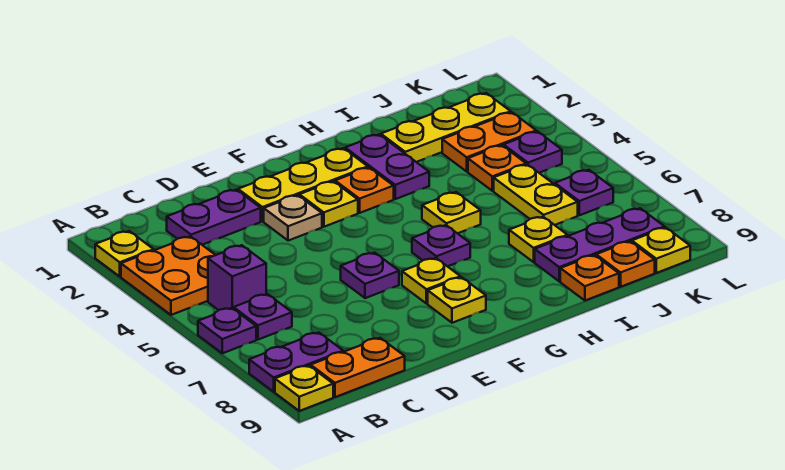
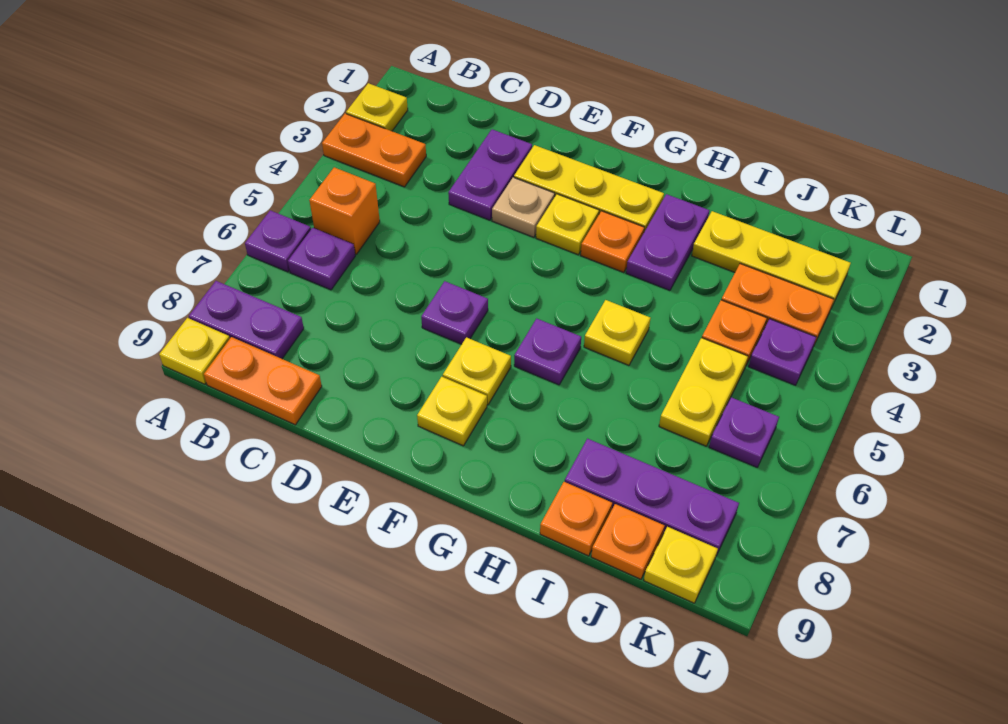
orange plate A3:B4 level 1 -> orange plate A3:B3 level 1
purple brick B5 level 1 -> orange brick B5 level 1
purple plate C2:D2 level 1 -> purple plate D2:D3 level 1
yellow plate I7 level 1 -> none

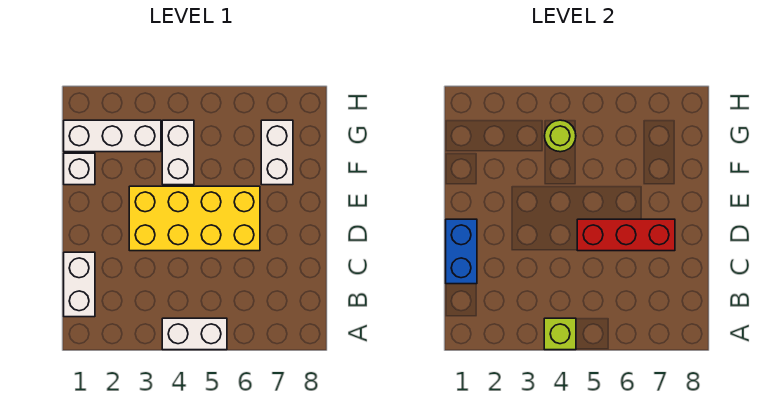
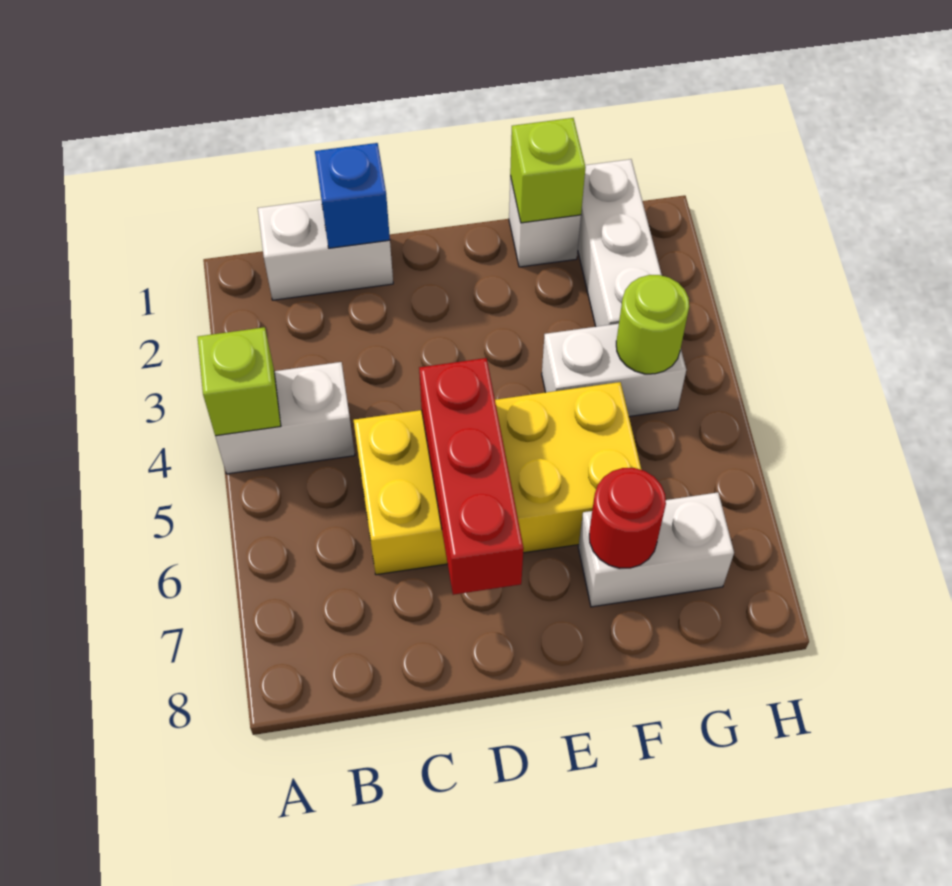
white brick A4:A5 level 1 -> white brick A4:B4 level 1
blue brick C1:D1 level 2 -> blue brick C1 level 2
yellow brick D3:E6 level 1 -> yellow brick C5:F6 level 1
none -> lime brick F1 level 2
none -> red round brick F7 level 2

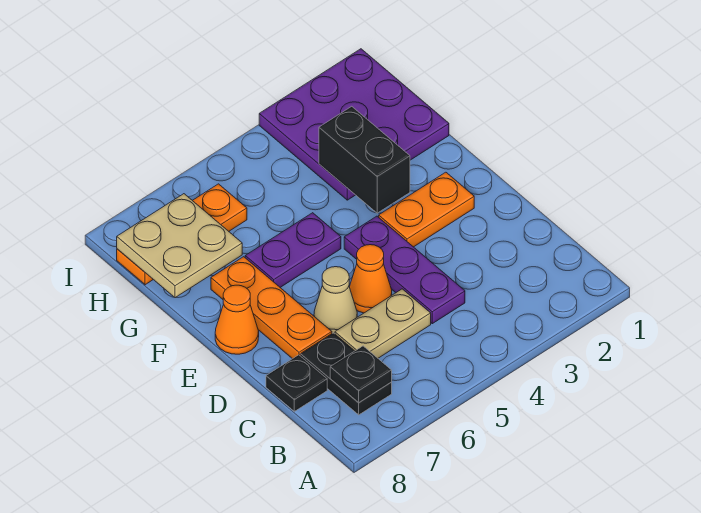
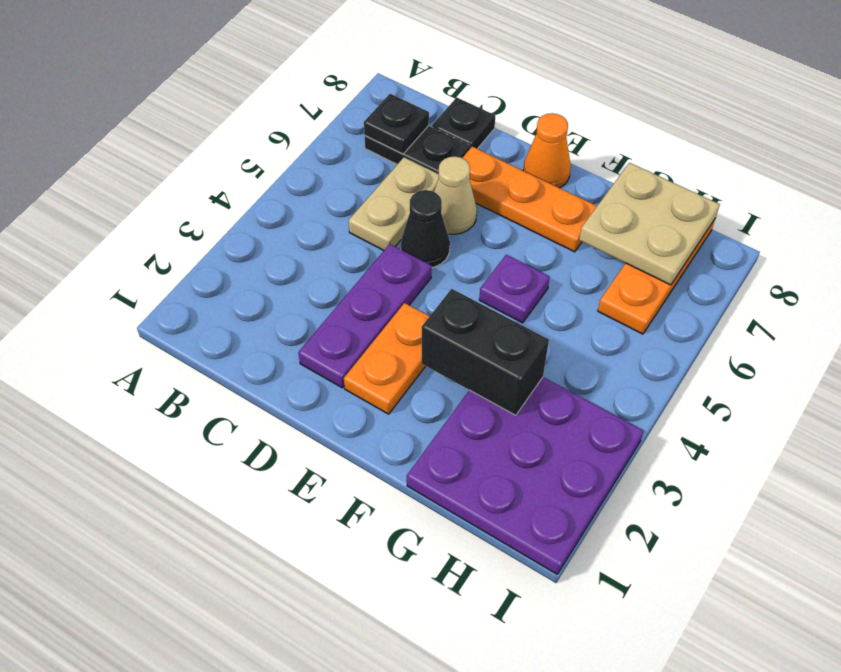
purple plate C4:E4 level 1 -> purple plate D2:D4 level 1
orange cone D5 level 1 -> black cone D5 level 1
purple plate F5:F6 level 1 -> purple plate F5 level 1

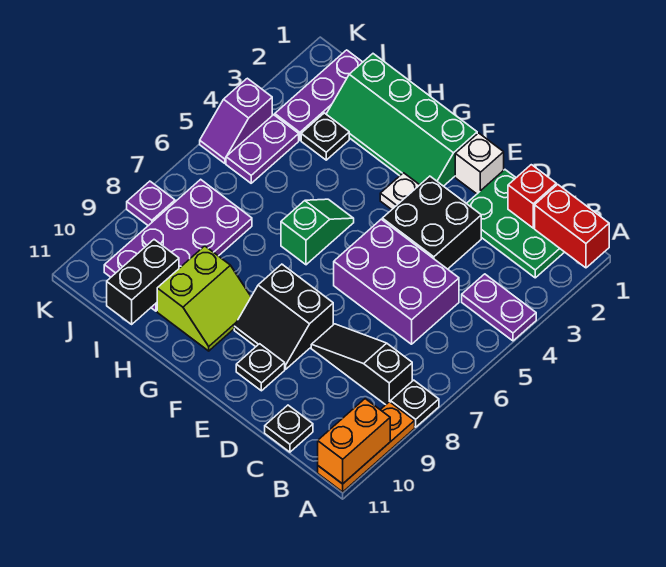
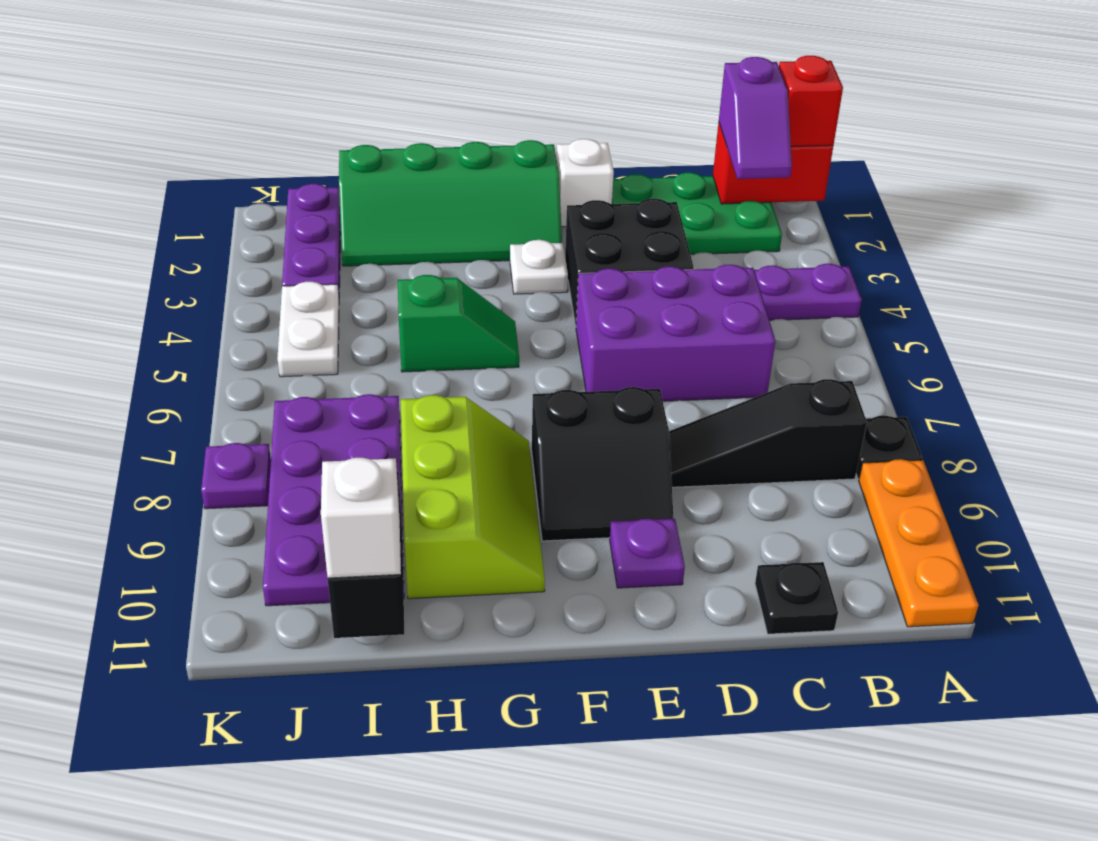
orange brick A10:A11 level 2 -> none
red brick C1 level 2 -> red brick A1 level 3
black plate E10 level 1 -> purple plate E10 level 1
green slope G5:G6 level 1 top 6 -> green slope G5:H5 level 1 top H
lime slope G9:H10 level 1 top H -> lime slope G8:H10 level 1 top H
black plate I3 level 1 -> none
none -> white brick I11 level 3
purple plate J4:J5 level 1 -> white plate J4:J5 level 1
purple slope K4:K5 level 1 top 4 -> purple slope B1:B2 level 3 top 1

▶ _WORK INSTRUCTION_:
Everything in the records must be transcribed exactly, except the pictures, which are left out.

▶ _ANSWER_:
orange plate A3:B4 level 1 -> orange plate A3:B3 level 1
purple brick B5 level 1 -> orange brick B5 level 1
purple plate C2:D2 level 1 -> purple plate D2:D3 level 1
yellow plate I7 level 1 -> none

white brick A4:A5 level 1 -> white brick A4:B4 level 1
blue brick C1:D1 level 2 -> blue brick C1 level 2
yellow brick D3:E6 level 1 -> yellow brick C5:F6 level 1
none -> lime brick F1 level 2
none -> red round brick F7 level 2

purple plate C4:E4 level 1 -> purple plate D2:D4 level 1
orange cone D5 level 1 -> black cone D5 level 1
purple plate F5:F6 level 1 -> purple plate F5 level 1

orange brick A10:A11 level 2 -> none
red brick C1 level 2 -> red brick A1 level 3
black plate E10 level 1 -> purple plate E10 level 1
green slope G5:G6 level 1 top 6 -> green slope G5:H5 level 1 top H
lime slope G9:H10 level 1 top H -> lime slope G8:H10 level 1 top H
black plate I3 level 1 -> none
none -> white brick I11 level 3
purple plate J4:J5 level 1 -> white plate J4:J5 level 1
purple slope K4:K5 level 1 top 4 -> purple slope B1:B2 level 3 top 1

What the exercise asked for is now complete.